*** Opening of THE DATA ***

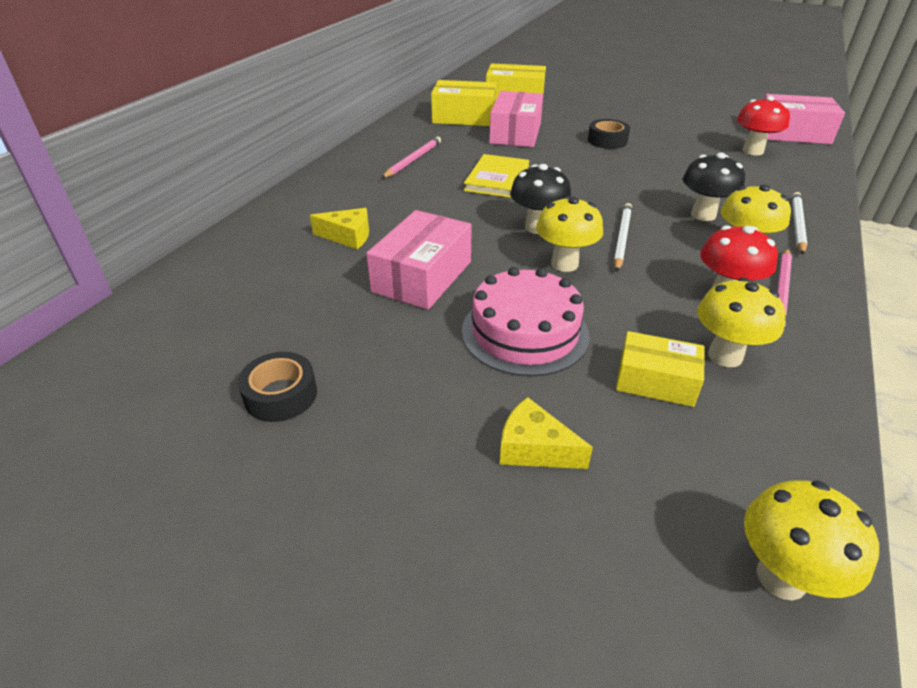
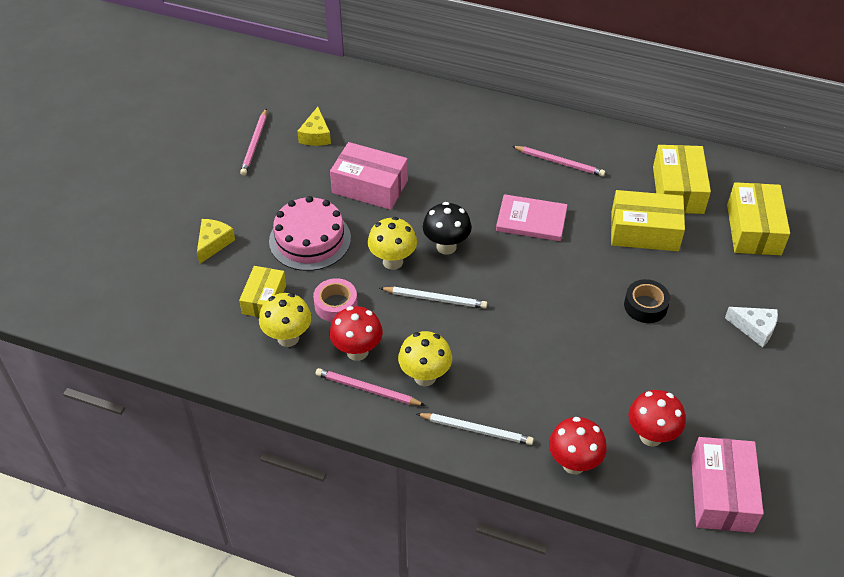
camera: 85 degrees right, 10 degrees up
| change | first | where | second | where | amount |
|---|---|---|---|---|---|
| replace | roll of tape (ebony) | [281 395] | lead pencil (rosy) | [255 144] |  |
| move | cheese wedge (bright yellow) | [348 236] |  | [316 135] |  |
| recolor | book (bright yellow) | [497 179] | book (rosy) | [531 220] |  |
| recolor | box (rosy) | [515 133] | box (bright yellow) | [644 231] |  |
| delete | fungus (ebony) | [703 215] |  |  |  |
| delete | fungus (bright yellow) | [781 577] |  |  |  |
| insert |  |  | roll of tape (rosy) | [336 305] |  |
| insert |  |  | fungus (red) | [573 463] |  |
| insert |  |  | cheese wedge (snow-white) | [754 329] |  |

*** Close of THE DATA ***
*** Opening of THE DATA ***

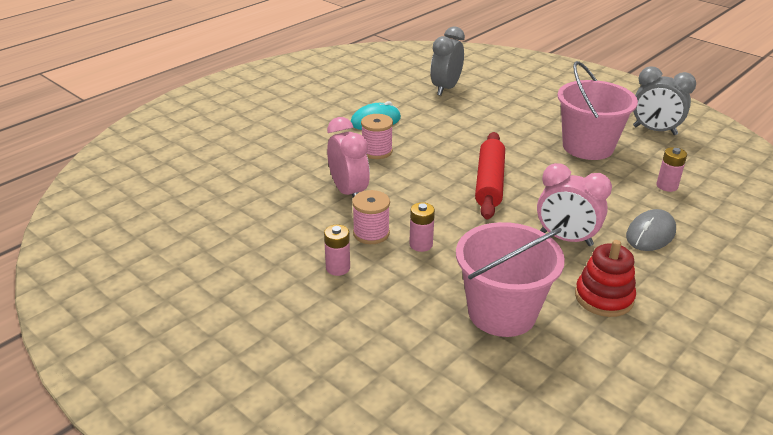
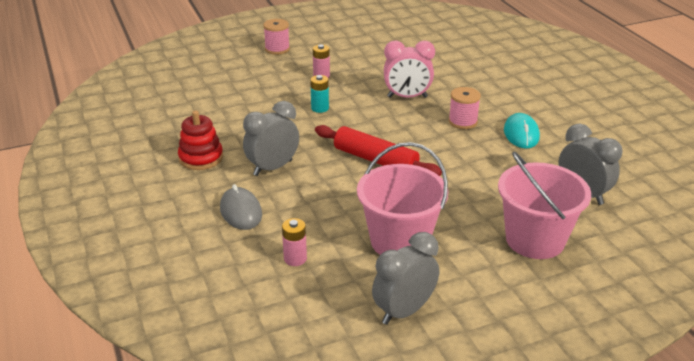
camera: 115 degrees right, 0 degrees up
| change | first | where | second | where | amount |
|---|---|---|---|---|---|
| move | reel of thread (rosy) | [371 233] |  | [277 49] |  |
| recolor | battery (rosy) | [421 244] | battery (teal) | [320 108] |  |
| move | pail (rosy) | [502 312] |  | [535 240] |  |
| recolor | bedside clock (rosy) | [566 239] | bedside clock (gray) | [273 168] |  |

*** Close of THE DATA ***

* [YOUR ASSIGNMENT]: For each line in the data above that contains the string "cheese", extract the line.

* [TASK SOLUTION]:
| move | cheese wedge (bright yellow) | [348 236] |  | [316 135] |  |
| insert |  |  | cheese wedge (snow-white) | [754 329] |  |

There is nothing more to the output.